→ **Instructions for the task**
Exact repetition, pictures omitted: give every record below again.
═══ Provided entries
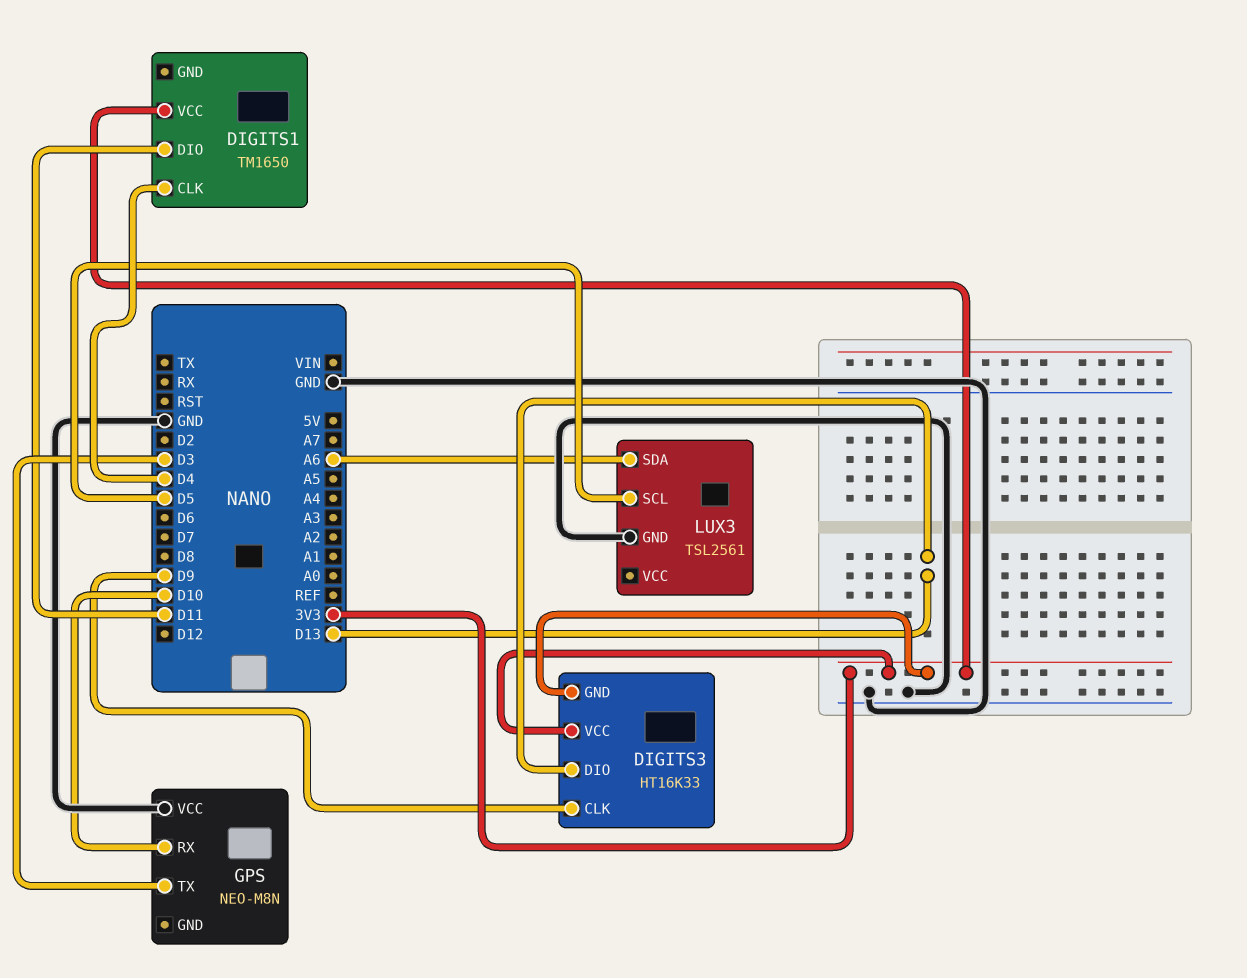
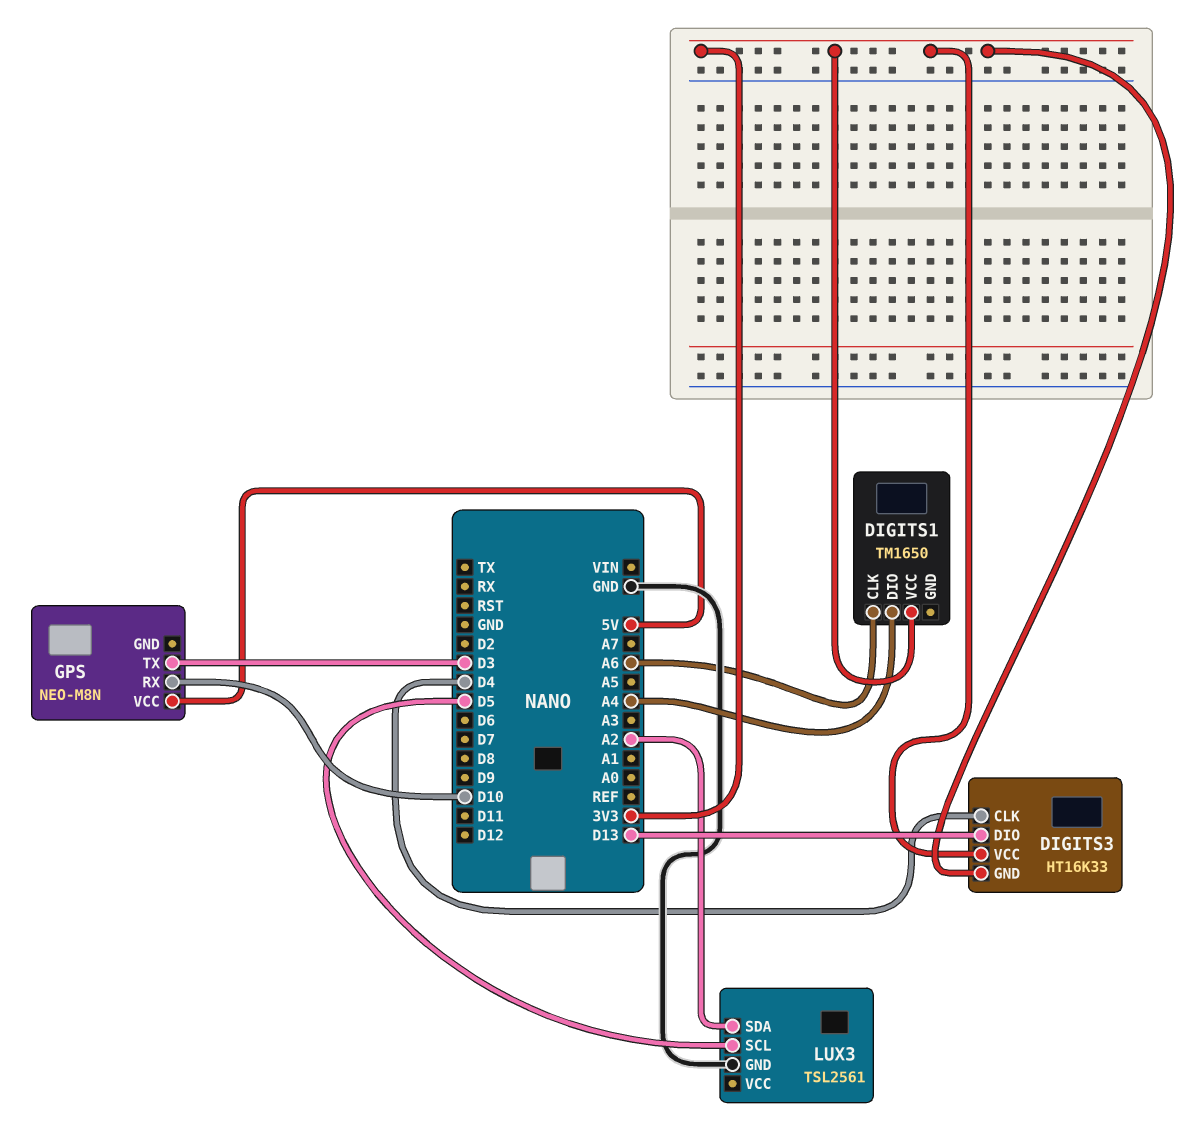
DIGITS1 pin CLK: D4 -> A6
DIGITS1 pin DIO: D11 -> A4
DIGITS3 pin CLK: D9 -> D4
GPS pin VCC: GND -> 5V
LUX3 pin SDA: A6 -> A2

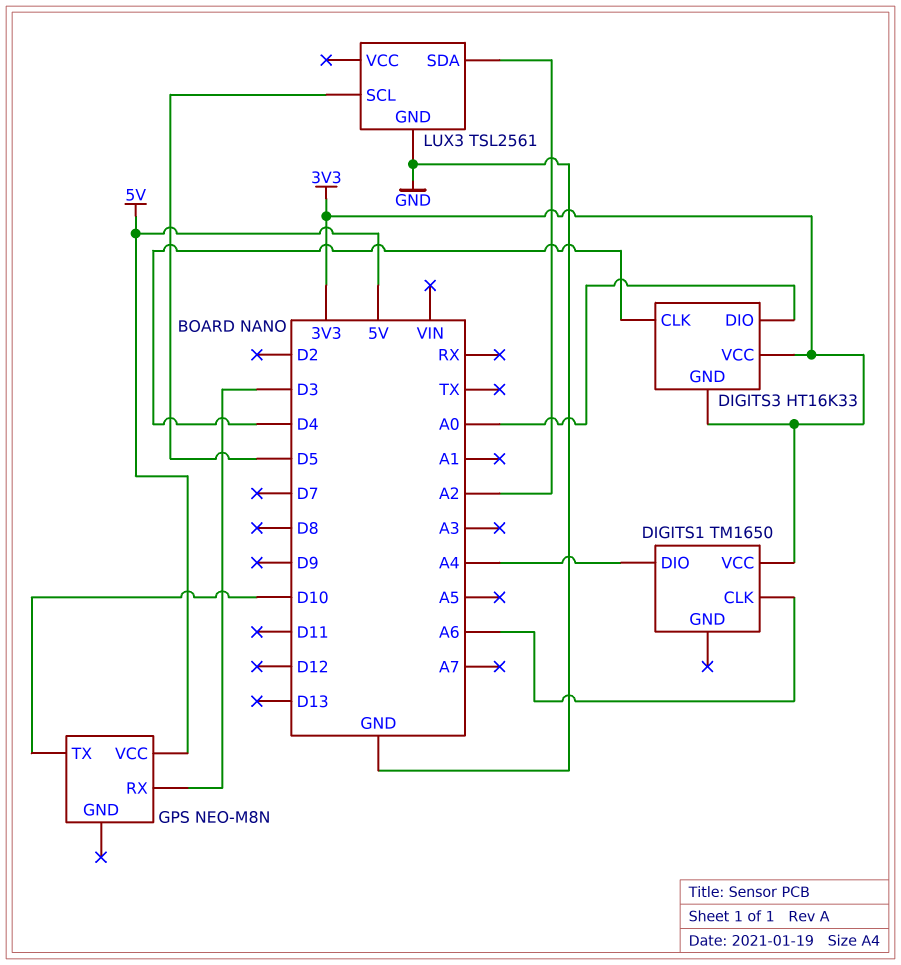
DIGITS3 pin DIO: D13 -> A0
GPS pin RX: D10 -> D3
GPS pin TX: D3 -> D10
══════
→ **Exercise response**
DIGITS1 pin CLK: D4 -> A6
DIGITS1 pin DIO: D11 -> A4
DIGITS3 pin CLK: D9 -> D4
GPS pin VCC: GND -> 5V
LUX3 pin SDA: A6 -> A2

DIGITS3 pin DIO: D13 -> A0
GPS pin RX: D10 -> D3
GPS pin TX: D3 -> D10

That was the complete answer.